Object correspondence data
□ □ □ □ □
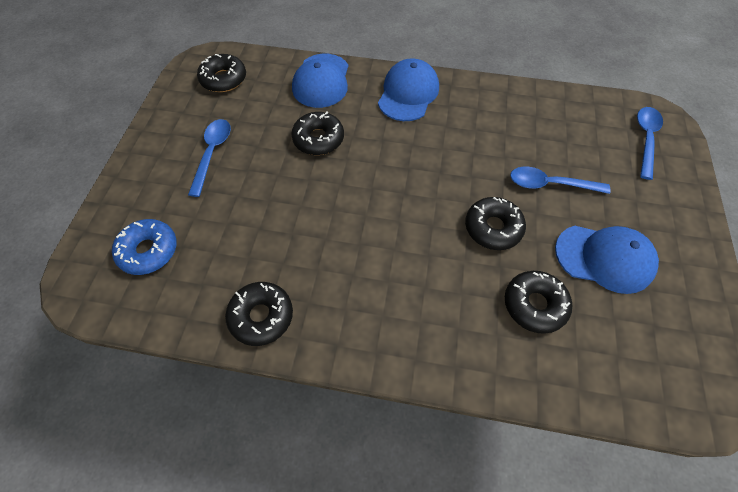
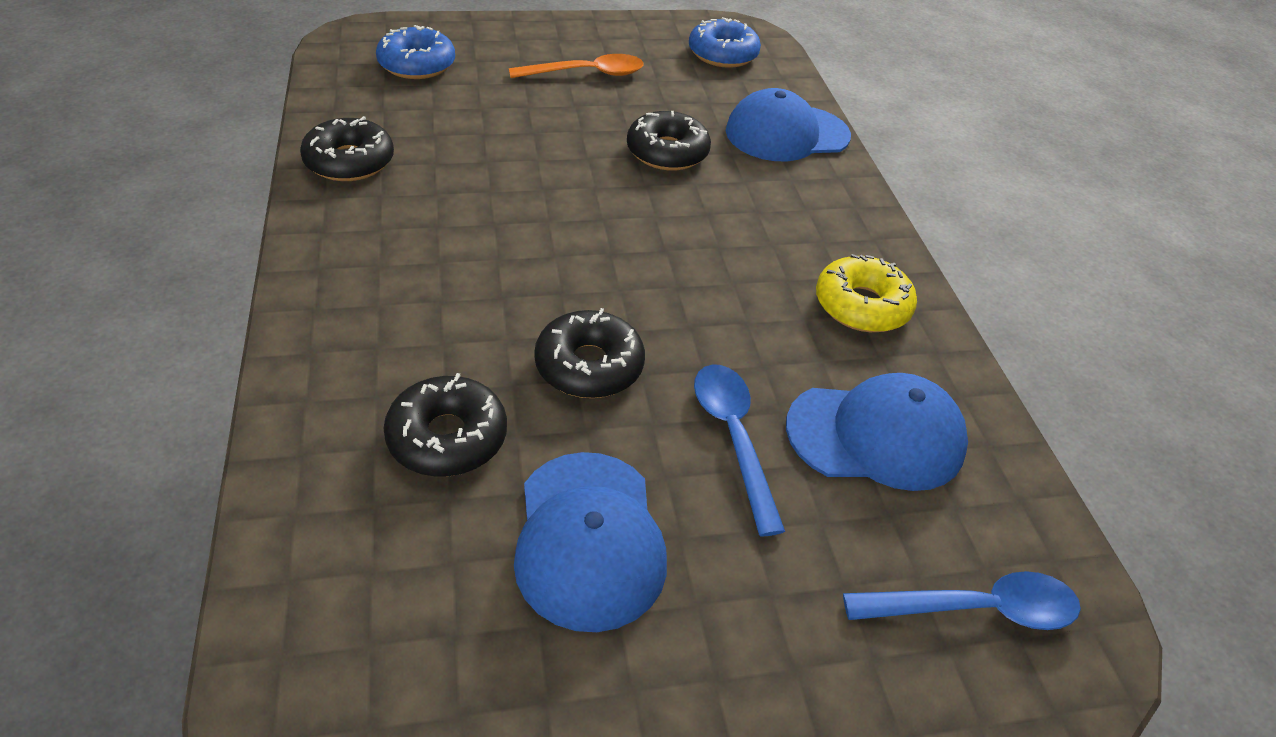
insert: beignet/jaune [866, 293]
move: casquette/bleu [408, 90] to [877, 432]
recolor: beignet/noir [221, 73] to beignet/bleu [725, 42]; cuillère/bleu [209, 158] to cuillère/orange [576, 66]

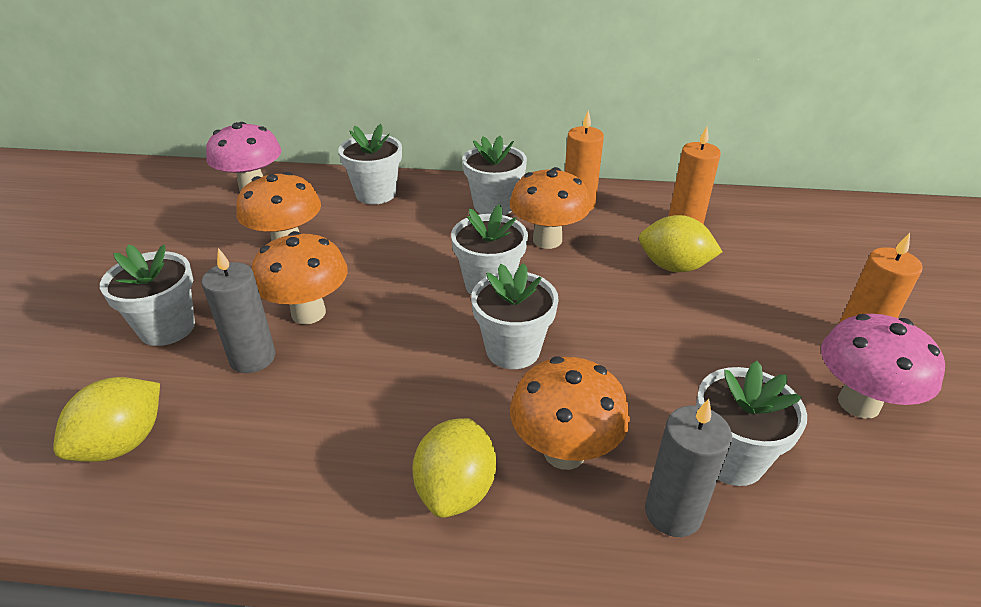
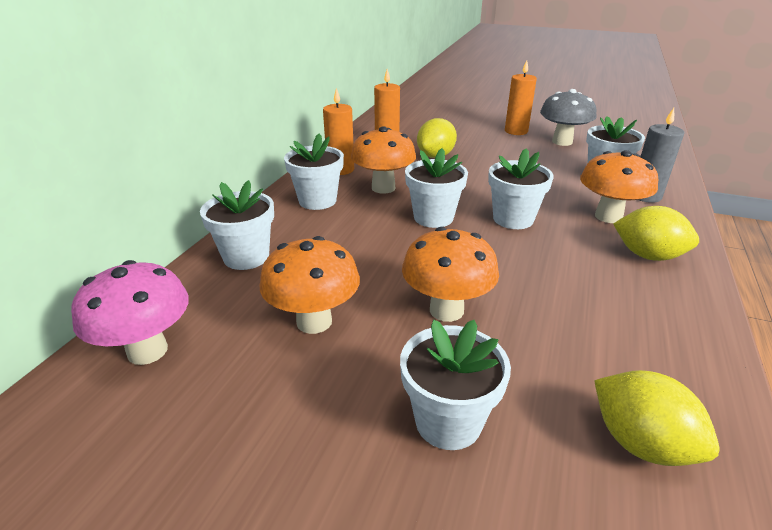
delete: bougie/gris [238, 310]
recolor: champignon/rose [883, 366] to champignon/gris [568, 117]

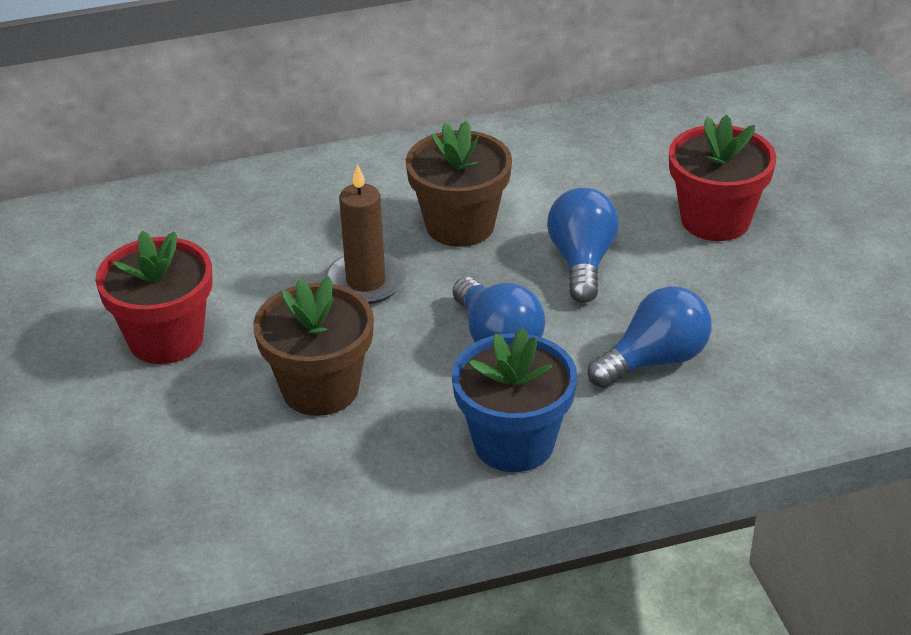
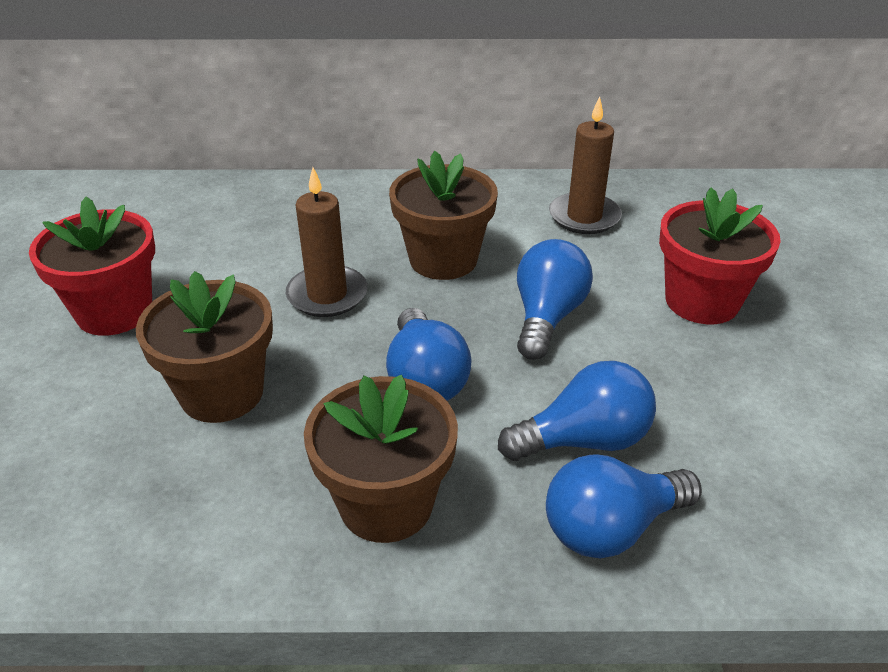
insert: bougie/marron [585, 165]; ampoule/bleu [624, 506]
recolor: pot de fleurs/bleu [514, 399] to pot de fleurs/marron [381, 459]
□ □ □ □ □
With "insert" as the word to match, copy each line of the records that has it.

## WRITTEN SOLUTION
insert: beignet/jaune [866, 293]
insert: bougie/marron [585, 165]; ampoule/bleu [624, 506]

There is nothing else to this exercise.